=== Instructions for the task ===
Repeat verbatim, and only, the lines of the data below, beginning at the line that contains "black L-shape: (583, 833)" and stopping after the line that contains "gray L-shape: (416, 1283)".

=== Material provided ===
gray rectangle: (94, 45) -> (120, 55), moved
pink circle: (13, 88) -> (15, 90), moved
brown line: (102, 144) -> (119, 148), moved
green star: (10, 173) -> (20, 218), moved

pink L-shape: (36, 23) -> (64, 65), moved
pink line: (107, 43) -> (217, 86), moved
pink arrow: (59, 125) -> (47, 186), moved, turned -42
...
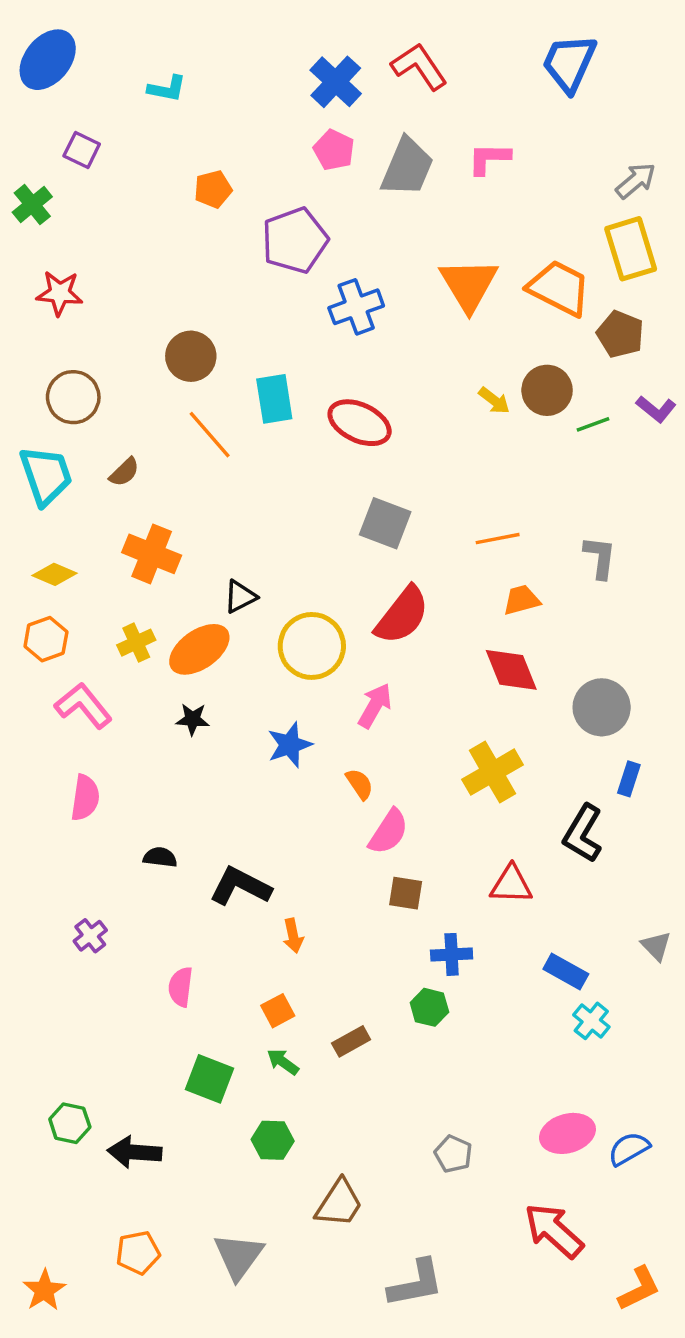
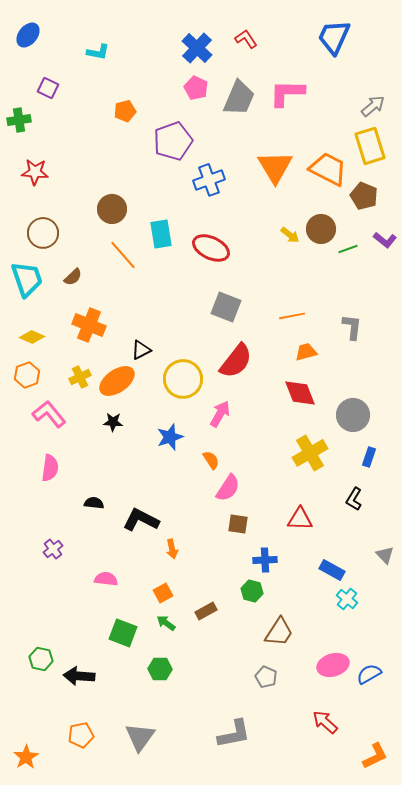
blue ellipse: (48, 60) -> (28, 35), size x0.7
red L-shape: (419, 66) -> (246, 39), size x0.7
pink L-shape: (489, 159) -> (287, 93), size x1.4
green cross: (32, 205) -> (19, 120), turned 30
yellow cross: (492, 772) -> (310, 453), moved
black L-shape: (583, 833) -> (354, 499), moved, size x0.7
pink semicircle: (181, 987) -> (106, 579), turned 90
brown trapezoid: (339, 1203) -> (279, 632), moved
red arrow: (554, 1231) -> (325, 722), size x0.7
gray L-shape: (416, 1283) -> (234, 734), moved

=== Answer box ===
black L-shape: (583, 833) -> (354, 499), moved, size x0.7
pink semicircle: (181, 987) -> (106, 579), turned 90
brown trapezoid: (339, 1203) -> (279, 632), moved
red arrow: (554, 1231) -> (325, 722), size x0.7
gray L-shape: (416, 1283) -> (234, 734), moved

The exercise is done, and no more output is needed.